• **What you will do**
Set down exactly, from the records below, the line with "C1: 150nF (3V3, N16) -> 150nF (3V3, GND)" through the line with "D2: diode (A 5V, K", and nothing else.

Records from a dataset:
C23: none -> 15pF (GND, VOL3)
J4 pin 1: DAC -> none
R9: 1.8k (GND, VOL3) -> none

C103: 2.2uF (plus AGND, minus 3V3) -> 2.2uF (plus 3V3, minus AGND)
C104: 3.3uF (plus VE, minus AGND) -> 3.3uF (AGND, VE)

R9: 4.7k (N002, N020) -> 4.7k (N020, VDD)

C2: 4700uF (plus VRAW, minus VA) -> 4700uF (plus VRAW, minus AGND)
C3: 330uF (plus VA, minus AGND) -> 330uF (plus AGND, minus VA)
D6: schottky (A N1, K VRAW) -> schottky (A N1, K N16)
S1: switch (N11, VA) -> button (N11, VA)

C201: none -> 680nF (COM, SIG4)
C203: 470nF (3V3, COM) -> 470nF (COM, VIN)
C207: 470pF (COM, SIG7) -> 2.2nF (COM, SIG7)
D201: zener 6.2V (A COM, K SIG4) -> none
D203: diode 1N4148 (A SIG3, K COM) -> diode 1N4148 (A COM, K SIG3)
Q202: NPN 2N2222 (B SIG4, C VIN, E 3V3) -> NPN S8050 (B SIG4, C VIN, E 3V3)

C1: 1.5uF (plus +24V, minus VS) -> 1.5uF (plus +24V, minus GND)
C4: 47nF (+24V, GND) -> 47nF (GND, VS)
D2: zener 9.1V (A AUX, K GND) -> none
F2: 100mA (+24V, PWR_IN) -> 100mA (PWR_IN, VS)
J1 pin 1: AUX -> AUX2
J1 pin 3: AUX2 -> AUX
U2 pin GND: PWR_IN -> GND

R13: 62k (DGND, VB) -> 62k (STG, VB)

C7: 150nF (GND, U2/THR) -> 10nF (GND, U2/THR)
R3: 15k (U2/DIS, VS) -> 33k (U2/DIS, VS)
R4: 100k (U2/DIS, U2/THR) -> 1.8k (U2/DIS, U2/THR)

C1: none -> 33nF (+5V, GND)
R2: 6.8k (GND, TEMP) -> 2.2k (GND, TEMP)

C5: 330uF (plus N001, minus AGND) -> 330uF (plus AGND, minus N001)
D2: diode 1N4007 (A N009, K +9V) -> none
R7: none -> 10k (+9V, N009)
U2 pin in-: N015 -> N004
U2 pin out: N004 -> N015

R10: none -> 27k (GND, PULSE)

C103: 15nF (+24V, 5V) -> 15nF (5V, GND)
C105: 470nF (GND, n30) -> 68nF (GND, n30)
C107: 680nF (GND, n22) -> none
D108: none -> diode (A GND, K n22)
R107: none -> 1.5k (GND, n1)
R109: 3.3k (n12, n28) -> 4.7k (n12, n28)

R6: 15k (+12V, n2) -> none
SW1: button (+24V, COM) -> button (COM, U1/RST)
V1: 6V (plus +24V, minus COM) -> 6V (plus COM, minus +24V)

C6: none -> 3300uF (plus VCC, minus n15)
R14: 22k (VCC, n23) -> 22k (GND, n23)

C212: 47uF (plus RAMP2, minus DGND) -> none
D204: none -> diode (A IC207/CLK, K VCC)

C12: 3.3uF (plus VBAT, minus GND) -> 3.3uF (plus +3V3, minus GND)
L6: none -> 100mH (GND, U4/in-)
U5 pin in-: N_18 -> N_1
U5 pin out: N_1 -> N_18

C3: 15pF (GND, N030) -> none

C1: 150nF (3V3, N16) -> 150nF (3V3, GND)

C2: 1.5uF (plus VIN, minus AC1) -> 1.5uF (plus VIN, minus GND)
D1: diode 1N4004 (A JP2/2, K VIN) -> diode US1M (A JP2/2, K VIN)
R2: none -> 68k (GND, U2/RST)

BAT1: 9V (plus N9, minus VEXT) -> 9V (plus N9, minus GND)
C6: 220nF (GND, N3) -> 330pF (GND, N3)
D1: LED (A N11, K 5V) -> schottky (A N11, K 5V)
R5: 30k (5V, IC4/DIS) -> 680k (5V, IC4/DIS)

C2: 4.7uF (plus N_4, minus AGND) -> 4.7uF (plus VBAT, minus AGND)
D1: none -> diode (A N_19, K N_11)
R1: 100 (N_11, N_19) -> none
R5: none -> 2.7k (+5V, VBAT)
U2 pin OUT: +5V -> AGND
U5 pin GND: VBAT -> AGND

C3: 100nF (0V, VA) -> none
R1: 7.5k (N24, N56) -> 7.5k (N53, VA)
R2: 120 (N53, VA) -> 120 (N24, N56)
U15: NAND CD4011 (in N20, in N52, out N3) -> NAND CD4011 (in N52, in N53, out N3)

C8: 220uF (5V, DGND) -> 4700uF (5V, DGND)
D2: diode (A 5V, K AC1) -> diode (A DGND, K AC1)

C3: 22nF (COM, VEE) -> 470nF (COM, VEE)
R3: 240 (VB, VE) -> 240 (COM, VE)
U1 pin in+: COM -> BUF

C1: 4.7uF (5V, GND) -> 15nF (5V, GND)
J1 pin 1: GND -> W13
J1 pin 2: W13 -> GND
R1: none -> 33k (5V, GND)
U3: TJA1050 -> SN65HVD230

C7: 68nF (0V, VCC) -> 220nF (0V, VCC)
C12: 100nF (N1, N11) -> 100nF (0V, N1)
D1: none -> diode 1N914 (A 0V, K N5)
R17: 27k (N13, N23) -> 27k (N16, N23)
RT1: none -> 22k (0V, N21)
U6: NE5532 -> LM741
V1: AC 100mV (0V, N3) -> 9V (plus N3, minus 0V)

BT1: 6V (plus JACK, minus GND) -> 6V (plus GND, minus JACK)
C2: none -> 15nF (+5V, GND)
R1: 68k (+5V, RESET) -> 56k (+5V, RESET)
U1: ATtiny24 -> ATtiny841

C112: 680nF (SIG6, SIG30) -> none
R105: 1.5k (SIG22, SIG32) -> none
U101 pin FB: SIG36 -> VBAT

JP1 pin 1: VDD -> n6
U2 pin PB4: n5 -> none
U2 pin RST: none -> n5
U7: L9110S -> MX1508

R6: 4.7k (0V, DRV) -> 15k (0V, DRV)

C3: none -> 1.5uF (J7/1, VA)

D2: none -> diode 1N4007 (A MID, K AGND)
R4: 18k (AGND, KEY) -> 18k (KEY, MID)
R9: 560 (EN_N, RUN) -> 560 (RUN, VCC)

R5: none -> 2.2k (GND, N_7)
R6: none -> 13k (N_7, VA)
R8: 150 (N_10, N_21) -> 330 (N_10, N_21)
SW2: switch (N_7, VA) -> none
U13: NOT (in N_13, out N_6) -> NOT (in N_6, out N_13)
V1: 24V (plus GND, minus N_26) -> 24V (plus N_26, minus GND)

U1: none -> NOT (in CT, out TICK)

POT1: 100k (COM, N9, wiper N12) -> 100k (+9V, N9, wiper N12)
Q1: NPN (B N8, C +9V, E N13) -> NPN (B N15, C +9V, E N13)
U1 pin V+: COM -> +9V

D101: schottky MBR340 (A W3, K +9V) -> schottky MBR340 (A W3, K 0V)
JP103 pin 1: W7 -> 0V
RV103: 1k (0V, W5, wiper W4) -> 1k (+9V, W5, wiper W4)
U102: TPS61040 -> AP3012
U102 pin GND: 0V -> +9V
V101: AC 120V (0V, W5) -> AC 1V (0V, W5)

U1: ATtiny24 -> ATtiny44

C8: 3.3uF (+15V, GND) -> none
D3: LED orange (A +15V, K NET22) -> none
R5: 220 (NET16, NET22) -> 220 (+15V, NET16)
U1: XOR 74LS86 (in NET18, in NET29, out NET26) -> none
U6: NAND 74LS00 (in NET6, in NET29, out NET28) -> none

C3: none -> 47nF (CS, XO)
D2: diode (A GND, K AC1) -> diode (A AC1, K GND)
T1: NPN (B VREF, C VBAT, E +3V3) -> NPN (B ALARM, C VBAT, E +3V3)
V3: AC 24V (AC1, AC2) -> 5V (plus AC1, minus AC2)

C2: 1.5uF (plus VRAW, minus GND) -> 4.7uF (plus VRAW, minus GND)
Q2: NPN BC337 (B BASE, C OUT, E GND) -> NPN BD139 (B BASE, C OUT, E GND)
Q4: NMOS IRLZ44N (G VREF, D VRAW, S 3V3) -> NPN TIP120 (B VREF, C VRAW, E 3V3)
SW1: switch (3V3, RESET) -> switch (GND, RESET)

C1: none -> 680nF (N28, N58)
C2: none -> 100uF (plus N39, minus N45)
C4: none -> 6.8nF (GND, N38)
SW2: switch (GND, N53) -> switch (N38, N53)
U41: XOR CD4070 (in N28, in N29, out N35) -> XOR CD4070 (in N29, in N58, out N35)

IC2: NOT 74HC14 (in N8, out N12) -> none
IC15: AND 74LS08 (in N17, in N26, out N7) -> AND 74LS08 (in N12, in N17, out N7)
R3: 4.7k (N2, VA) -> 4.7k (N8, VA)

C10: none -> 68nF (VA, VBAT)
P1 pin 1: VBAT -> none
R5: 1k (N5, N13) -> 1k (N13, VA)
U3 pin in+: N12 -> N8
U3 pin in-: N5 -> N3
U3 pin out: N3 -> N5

• **Result below**
C1: 150nF (3V3, N16) -> 150nF (3V3, GND)

C2: 1.5uF (plus VIN, minus AC1) -> 1.5uF (plus VIN, minus GND)
D1: diode 1N4004 (A JP2/2, K VIN) -> diode US1M (A JP2/2, K VIN)
R2: none -> 68k (GND, U2/RST)

BAT1: 9V (plus N9, minus VEXT) -> 9V (plus N9, minus GND)
C6: 220nF (GND, N3) -> 330pF (GND, N3)
D1: LED (A N11, K 5V) -> schottky (A N11, K 5V)
R5: 30k (5V, IC4/DIS) -> 680k (5V, IC4/DIS)

C2: 4.7uF (plus N_4, minus AGND) -> 4.7uF (plus VBAT, minus AGND)
D1: none -> diode (A N_19, K N_11)
R1: 100 (N_11, N_19) -> none
R5: none -> 2.7k (+5V, VBAT)
U2 pin OUT: +5V -> AGND
U5 pin GND: VBAT -> AGND

C3: 100nF (0V, VA) -> none
R1: 7.5k (N24, N56) -> 7.5k (N53, VA)
R2: 120 (N53, VA) -> 120 (N24, N56)
U15: NAND CD4011 (in N20, in N52, out N3) -> NAND CD4011 (in N52, in N53, out N3)

C8: 220uF (5V, DGND) -> 4700uF (5V, DGND)
D2: diode (A 5V, K AC1) -> diode (A DGND, K AC1)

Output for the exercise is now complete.